• **Task requirements**
Could you please reproduce the entries exactly, leaving out any pictures?

• **Input material**
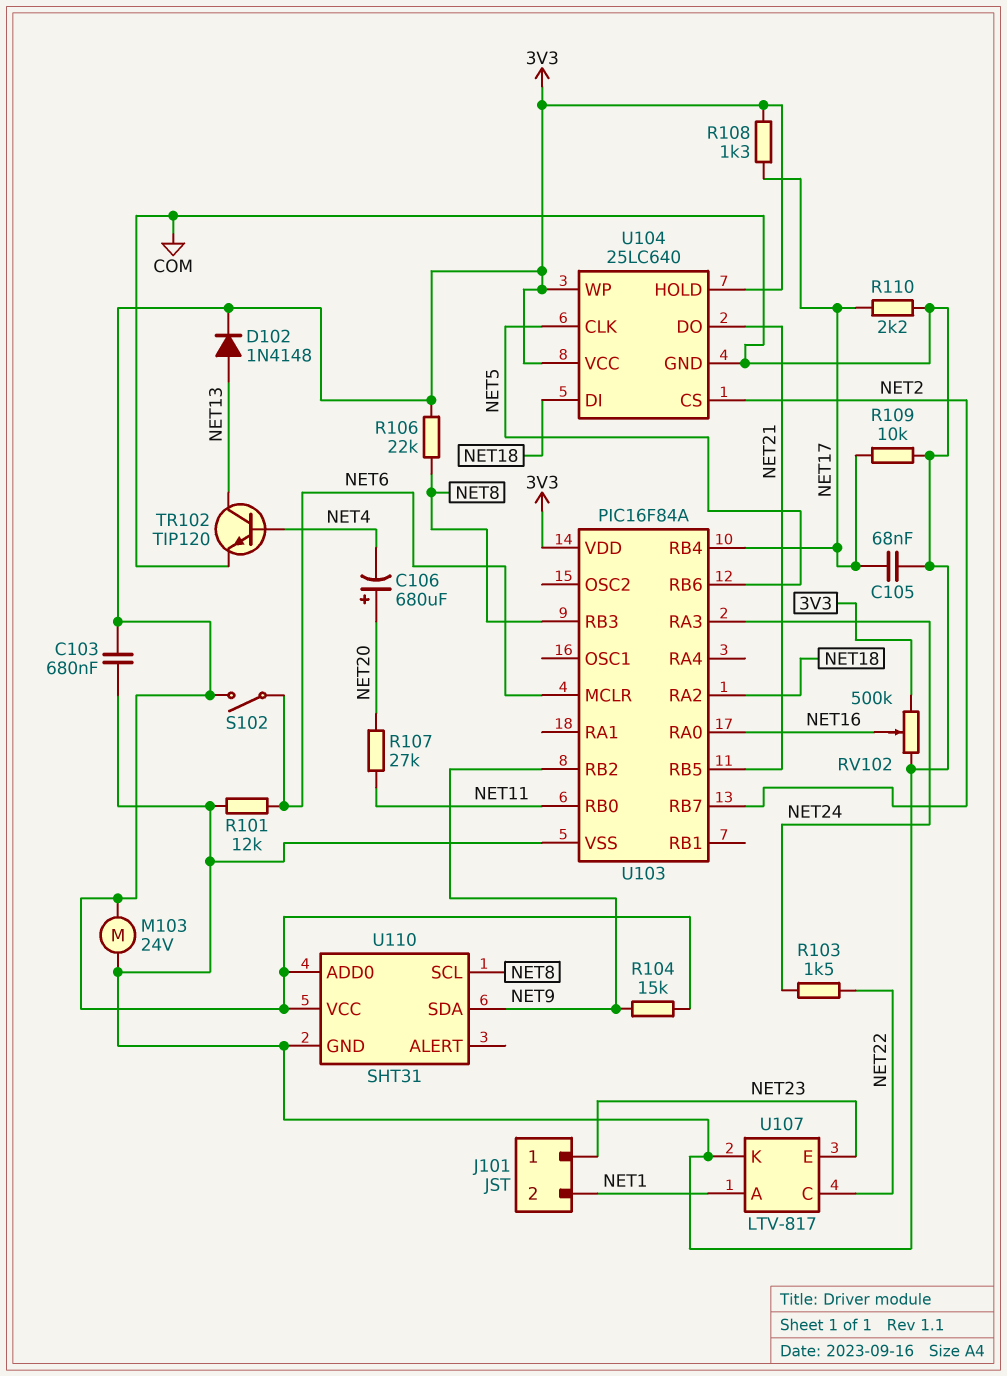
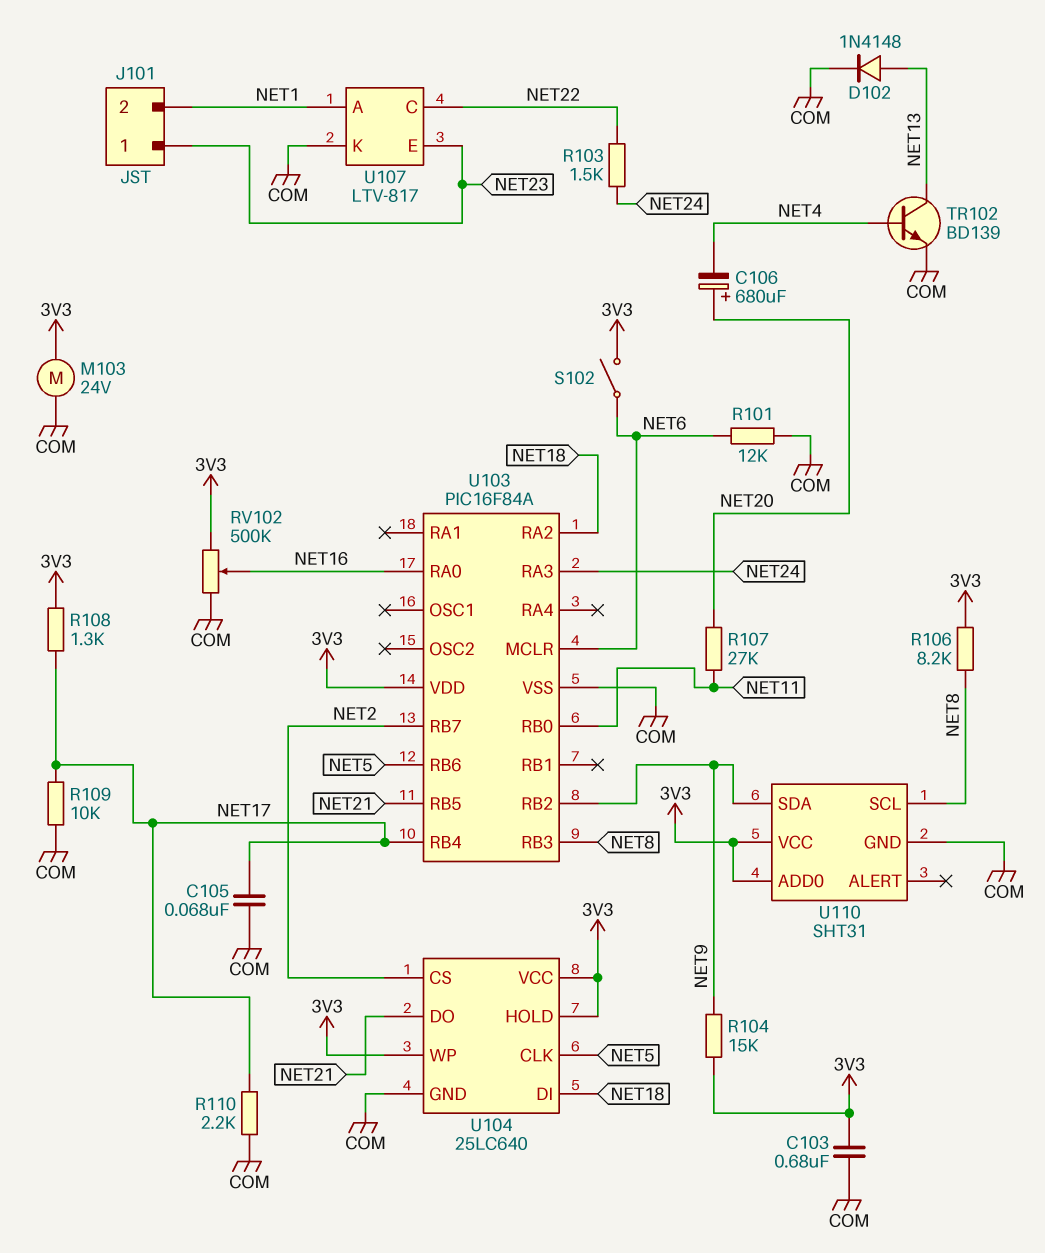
D102: diode 1N4148 (A NET13, K 3V3) -> diode 1N4148 (A NET13, K COM)
R106: 22k (3V3, NET8) -> 8.2k (3V3, NET8)
TR102: NPN TIP120 (B NET4, C NET13, E COM) -> NPN BD139 (B NET4, C NET13, E COM)

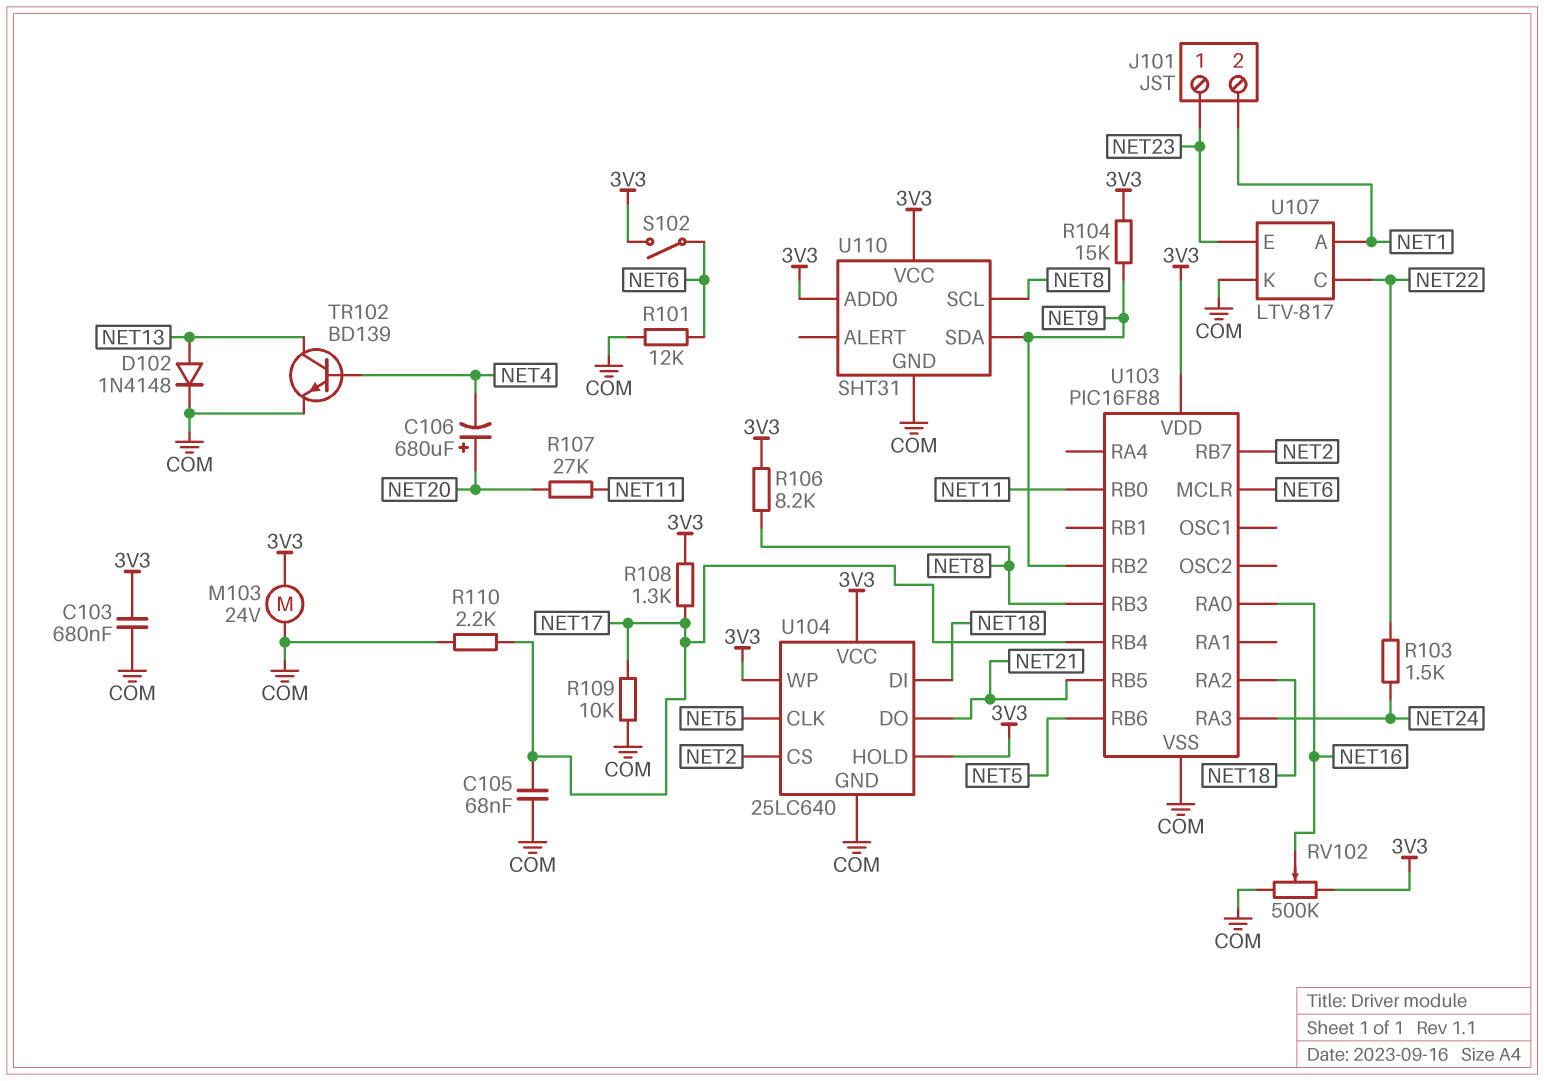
U103: PIC16F84A -> PIC16F88

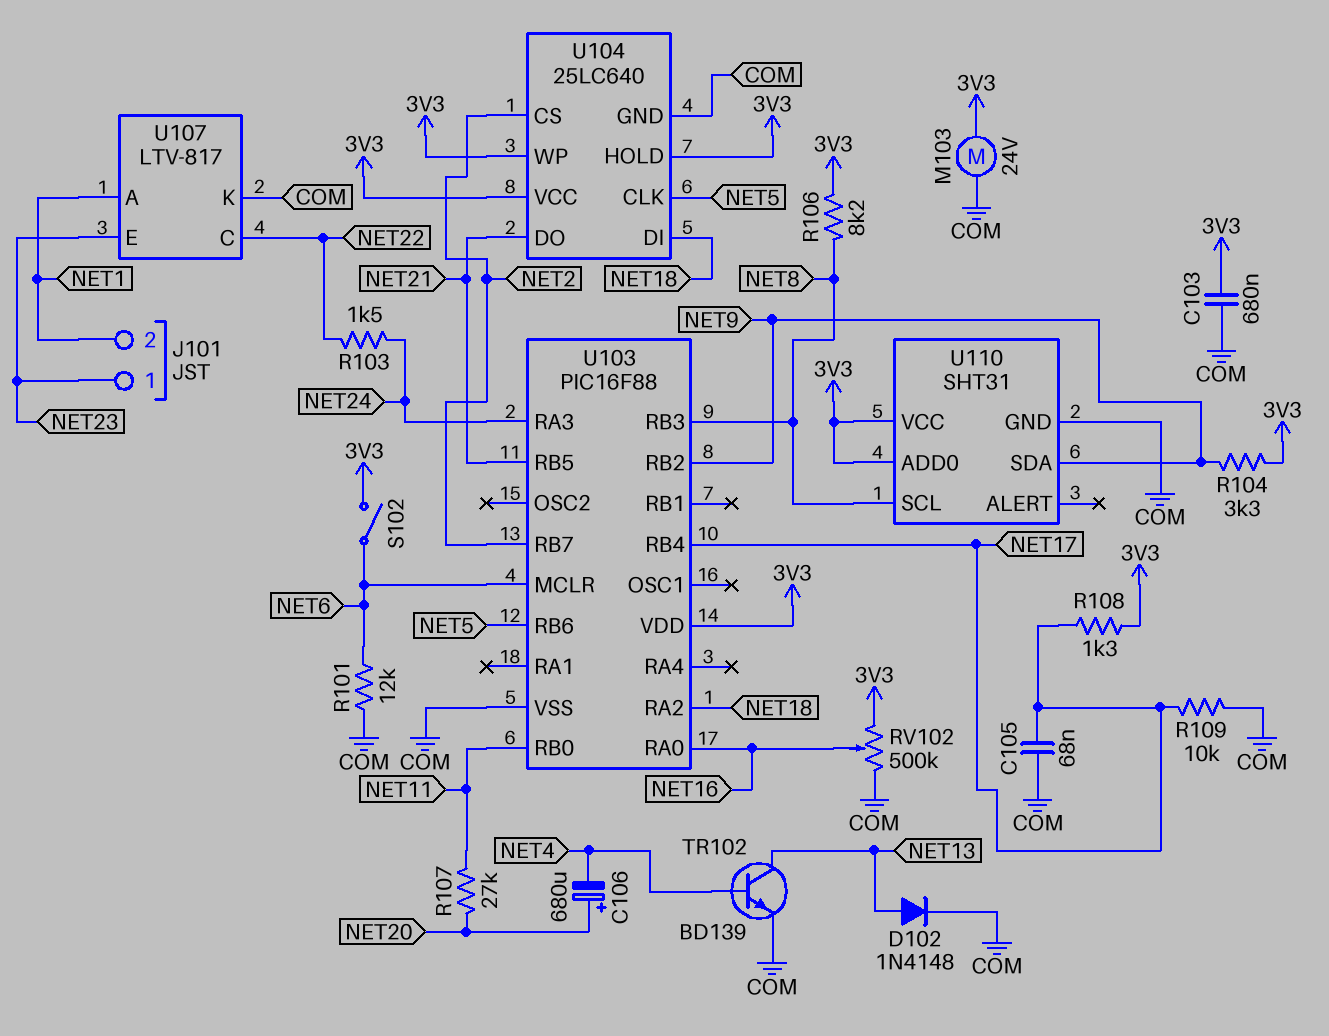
R104: 15k (3V3, NET9) -> 3.3k (3V3, NET9)
R110: 2.2k (COM, NET17) -> none

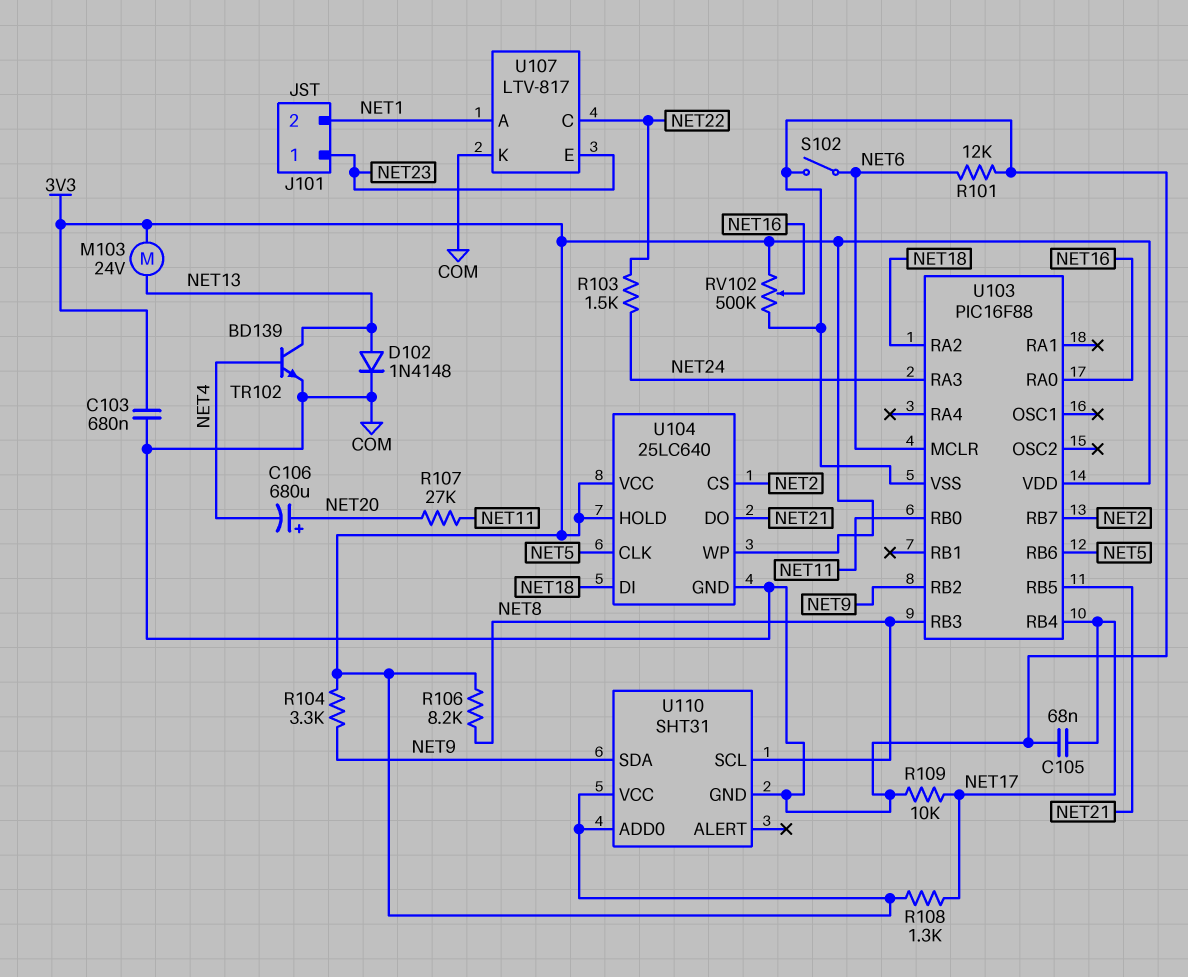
M103: motor 24V (3V3, COM) -> motor 24V (3V3, NET13)
S102: switch (3V3, NET6) -> switch (COM, NET6)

• **Task result**
D102: diode 1N4148 (A NET13, K 3V3) -> diode 1N4148 (A NET13, K COM)
R106: 22k (3V3, NET8) -> 8.2k (3V3, NET8)
TR102: NPN TIP120 (B NET4, C NET13, E COM) -> NPN BD139 (B NET4, C NET13, E COM)

U103: PIC16F84A -> PIC16F88

R104: 15k (3V3, NET9) -> 3.3k (3V3, NET9)
R110: 2.2k (COM, NET17) -> none

M103: motor 24V (3V3, COM) -> motor 24V (3V3, NET13)
S102: switch (3V3, NET6) -> switch (COM, NET6)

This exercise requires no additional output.